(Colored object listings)
^^^^
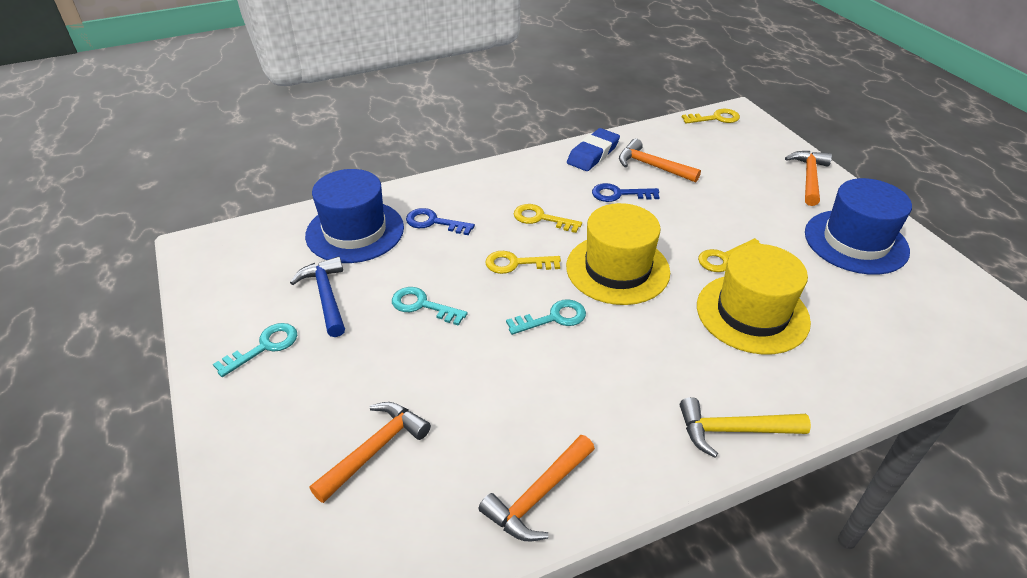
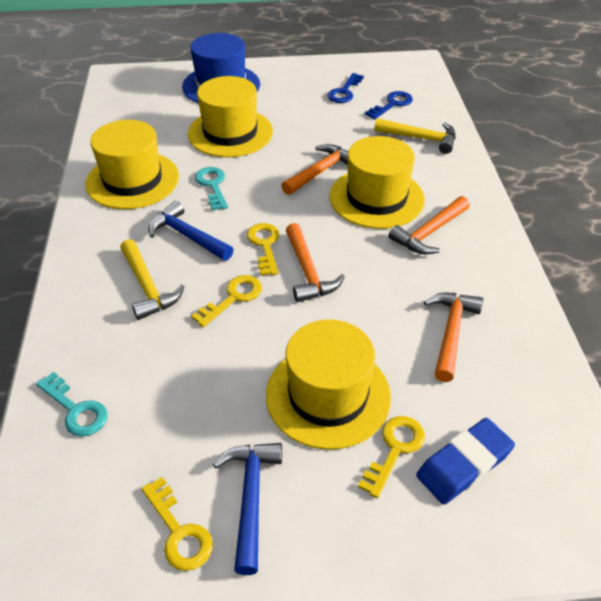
blue hammer: 1 -> 2
blue hat: 2 -> 1
turquoise key: 3 -> 2
yellow hammer: 1 -> 2
yellow hat: 2 -> 4

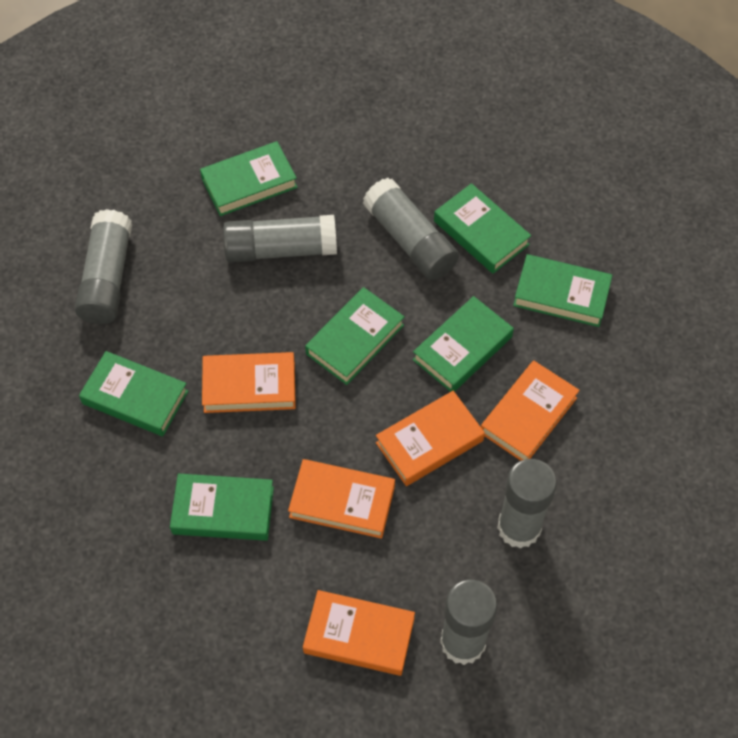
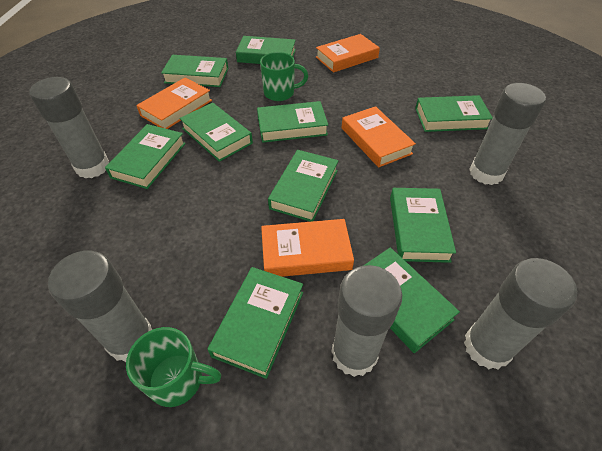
green book: 7 -> 10
green mug: 0 -> 2
orange book: 5 -> 4

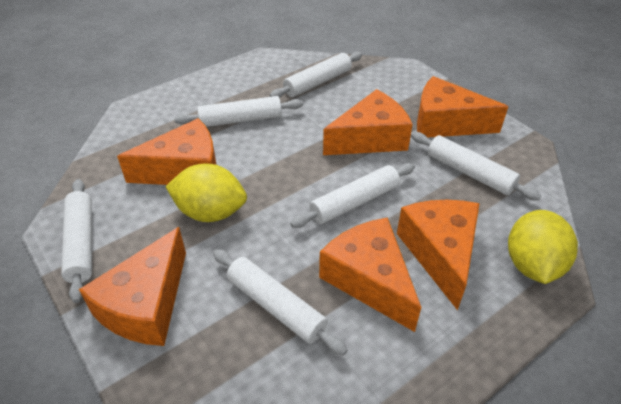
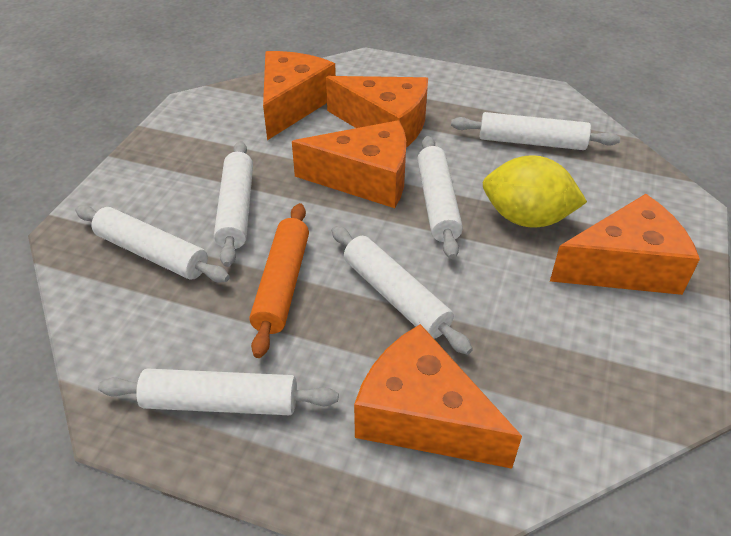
orange cheese: 6 -> 5
orange rolling pin: 0 -> 1
yellow lemon: 2 -> 1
^^^^
**PROBLEM DETAILS**
Would you copy every entry exactly as it stands, leaving out the pictures?

**WRITTEN RESPONSE**
blue hammer: 1 -> 2
blue hat: 2 -> 1
turquoise key: 3 -> 2
yellow hammer: 1 -> 2
yellow hat: 2 -> 4

green book: 7 -> 10
green mug: 0 -> 2
orange book: 5 -> 4

orange cheese: 6 -> 5
orange rolling pin: 0 -> 1
yellow lemon: 2 -> 1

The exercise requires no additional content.